What you will do =
With the line containing "C15: 4.7uF (OUT, VBAT) -> none" as the starting point, output every line of the data below through its final line, character for character.

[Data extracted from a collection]
== == ==

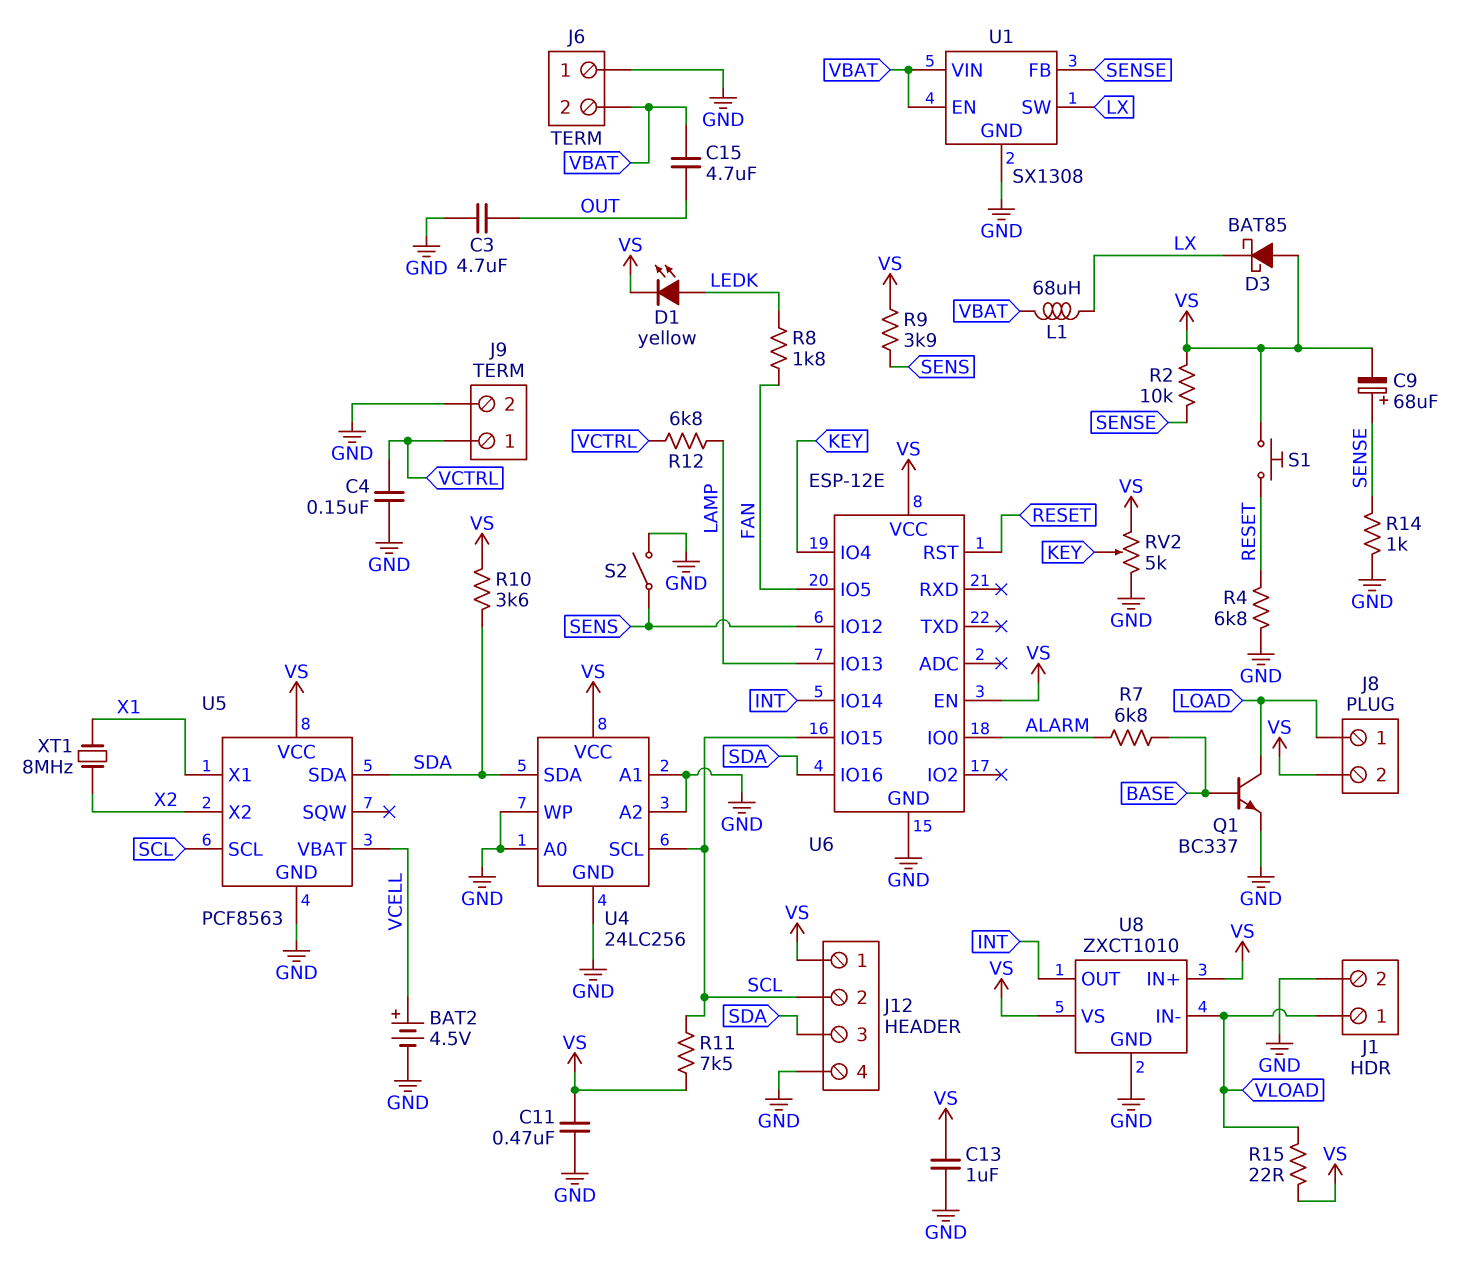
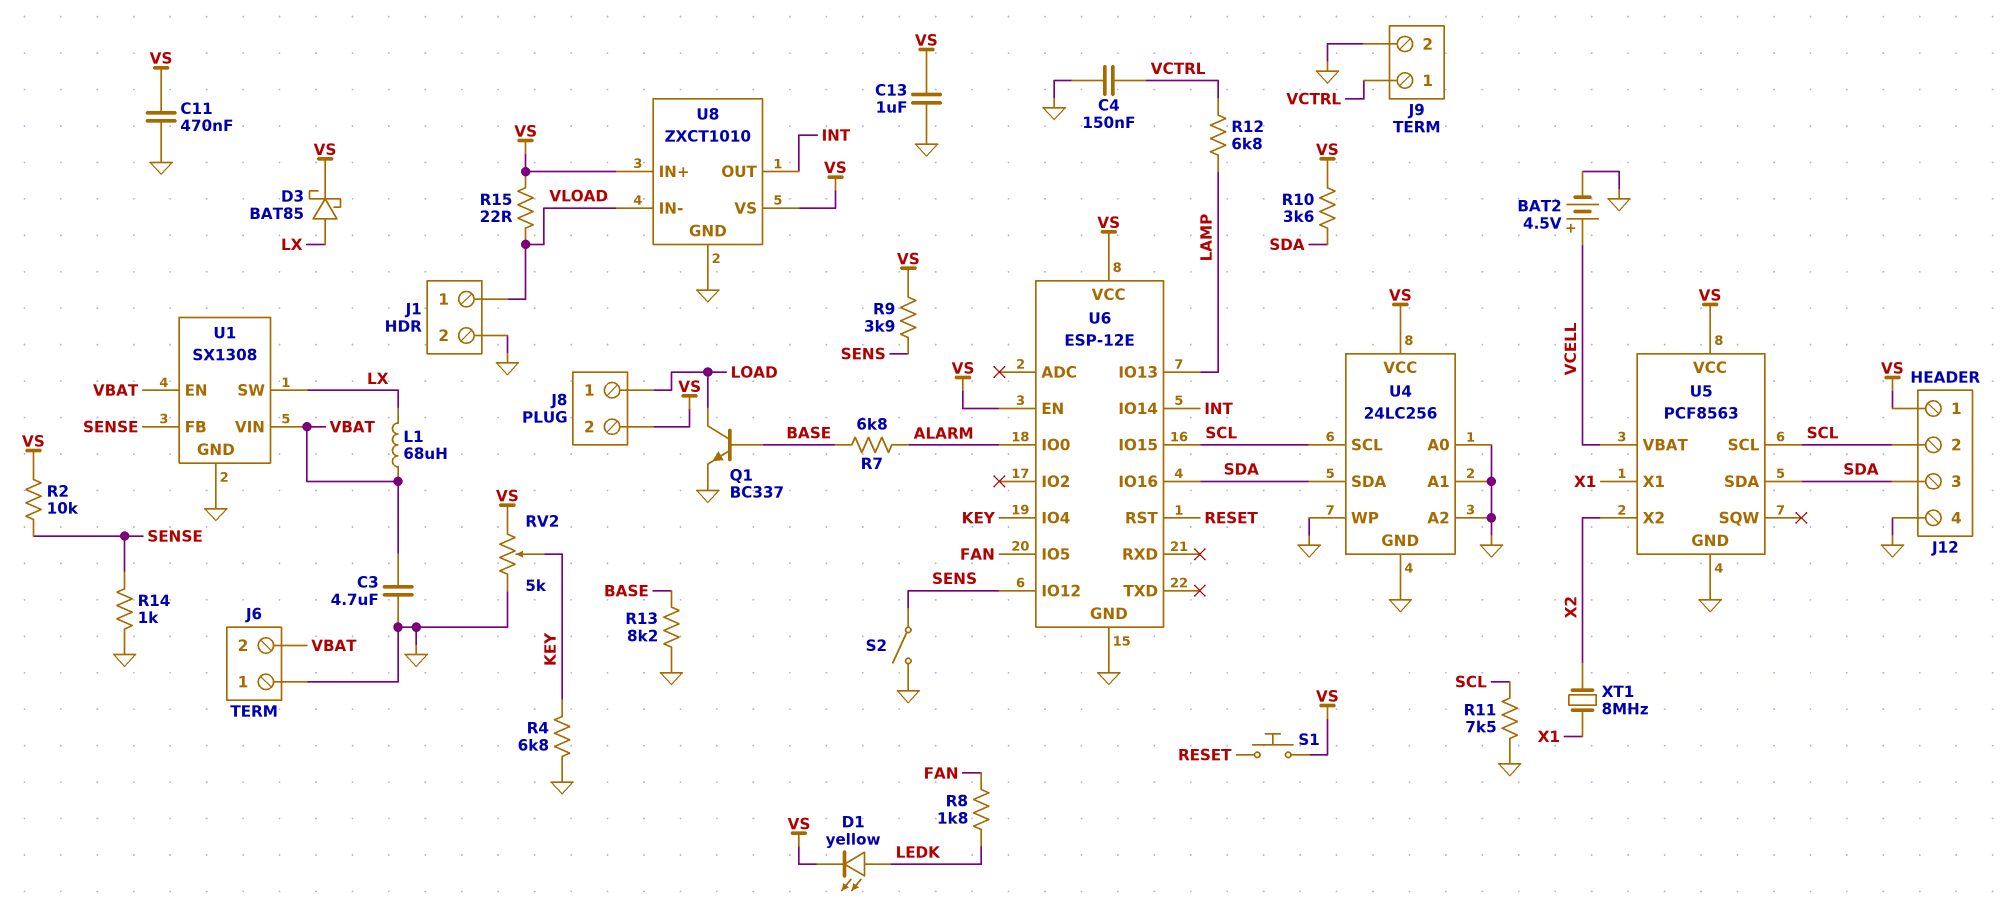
C3: 4.7uF (GND, OUT) -> 4.7uF (GND, VBAT)
C9: 68uF (plus SENSE, minus VS) -> none
C15: 4.7uF (OUT, VBAT) -> none
D3: schottky BAT85 (A VS, K LX) -> schottky BAT85 (A LX, K VS)
R4: 6.8k (GND, RESET) -> 6.8k (GND, KEY)
R11: 7.5k (SCL, VS) -> 7.5k (GND, SCL)
R13: none -> 8.2k (BASE, GND)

== == ==

Solution to this task =
C15: 4.7uF (OUT, VBAT) -> none
D3: schottky BAT85 (A VS, K LX) -> schottky BAT85 (A LX, K VS)
R4: 6.8k (GND, RESET) -> 6.8k (GND, KEY)
R11: 7.5k (SCL, VS) -> 7.5k (GND, SCL)
R13: none -> 8.2k (BASE, GND)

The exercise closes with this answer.